What the task asks – Return exactly the final stretch of the records below, opening with the line that contains "(534, 448) = (541, 302): white" and closing with the last line.

======

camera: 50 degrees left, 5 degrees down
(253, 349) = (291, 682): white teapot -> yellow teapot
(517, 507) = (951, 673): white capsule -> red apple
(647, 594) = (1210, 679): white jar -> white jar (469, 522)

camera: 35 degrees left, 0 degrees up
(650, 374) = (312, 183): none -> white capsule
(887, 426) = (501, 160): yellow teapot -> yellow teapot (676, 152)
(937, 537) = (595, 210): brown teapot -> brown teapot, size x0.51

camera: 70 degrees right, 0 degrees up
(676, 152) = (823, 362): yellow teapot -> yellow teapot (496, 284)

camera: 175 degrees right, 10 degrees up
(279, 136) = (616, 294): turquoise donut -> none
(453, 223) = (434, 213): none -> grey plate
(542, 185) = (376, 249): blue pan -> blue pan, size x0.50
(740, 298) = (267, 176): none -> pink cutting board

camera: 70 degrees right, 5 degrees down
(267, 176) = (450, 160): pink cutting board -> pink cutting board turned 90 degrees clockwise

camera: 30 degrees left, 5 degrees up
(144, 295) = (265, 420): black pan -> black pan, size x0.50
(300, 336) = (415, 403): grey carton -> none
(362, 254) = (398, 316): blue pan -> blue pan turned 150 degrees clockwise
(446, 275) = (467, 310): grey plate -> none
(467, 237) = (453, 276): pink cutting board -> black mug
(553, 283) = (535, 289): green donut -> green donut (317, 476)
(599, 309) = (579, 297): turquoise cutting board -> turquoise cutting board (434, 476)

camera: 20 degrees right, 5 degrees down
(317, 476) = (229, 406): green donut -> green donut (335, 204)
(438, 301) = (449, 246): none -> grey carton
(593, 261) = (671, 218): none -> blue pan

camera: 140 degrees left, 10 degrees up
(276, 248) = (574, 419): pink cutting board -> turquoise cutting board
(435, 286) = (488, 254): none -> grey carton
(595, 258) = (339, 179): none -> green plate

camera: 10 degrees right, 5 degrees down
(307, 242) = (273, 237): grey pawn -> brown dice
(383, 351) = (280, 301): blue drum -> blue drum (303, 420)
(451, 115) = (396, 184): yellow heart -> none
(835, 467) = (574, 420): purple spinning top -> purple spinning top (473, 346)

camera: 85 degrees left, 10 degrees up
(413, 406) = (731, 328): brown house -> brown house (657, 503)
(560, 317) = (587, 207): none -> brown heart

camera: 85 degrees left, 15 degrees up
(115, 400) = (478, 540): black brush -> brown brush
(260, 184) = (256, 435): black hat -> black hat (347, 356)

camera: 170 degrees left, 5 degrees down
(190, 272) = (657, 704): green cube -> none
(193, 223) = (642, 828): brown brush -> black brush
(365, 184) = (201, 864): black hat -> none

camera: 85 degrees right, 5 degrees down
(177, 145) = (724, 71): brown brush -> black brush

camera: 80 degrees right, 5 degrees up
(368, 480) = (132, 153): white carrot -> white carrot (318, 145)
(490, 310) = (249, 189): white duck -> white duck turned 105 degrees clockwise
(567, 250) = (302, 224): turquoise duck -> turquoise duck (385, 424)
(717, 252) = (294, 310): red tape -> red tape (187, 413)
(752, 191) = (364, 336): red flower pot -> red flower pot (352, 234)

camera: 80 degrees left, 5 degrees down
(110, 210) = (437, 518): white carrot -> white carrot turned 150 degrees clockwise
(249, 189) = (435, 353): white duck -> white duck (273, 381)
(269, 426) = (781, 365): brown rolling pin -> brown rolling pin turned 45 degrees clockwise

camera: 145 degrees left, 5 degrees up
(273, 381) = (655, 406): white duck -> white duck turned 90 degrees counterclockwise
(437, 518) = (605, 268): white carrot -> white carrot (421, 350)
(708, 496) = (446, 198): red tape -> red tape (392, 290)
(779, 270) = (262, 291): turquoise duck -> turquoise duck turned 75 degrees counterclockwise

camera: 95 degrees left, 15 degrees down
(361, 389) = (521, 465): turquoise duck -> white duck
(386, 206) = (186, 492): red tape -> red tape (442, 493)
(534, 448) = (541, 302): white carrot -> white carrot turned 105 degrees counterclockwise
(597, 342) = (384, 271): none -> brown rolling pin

======

The completed task –
(534, 448) = (541, 302): white carrot -> white carrot turned 105 degrees counterclockwise
(597, 342) = (384, 271): none -> brown rolling pin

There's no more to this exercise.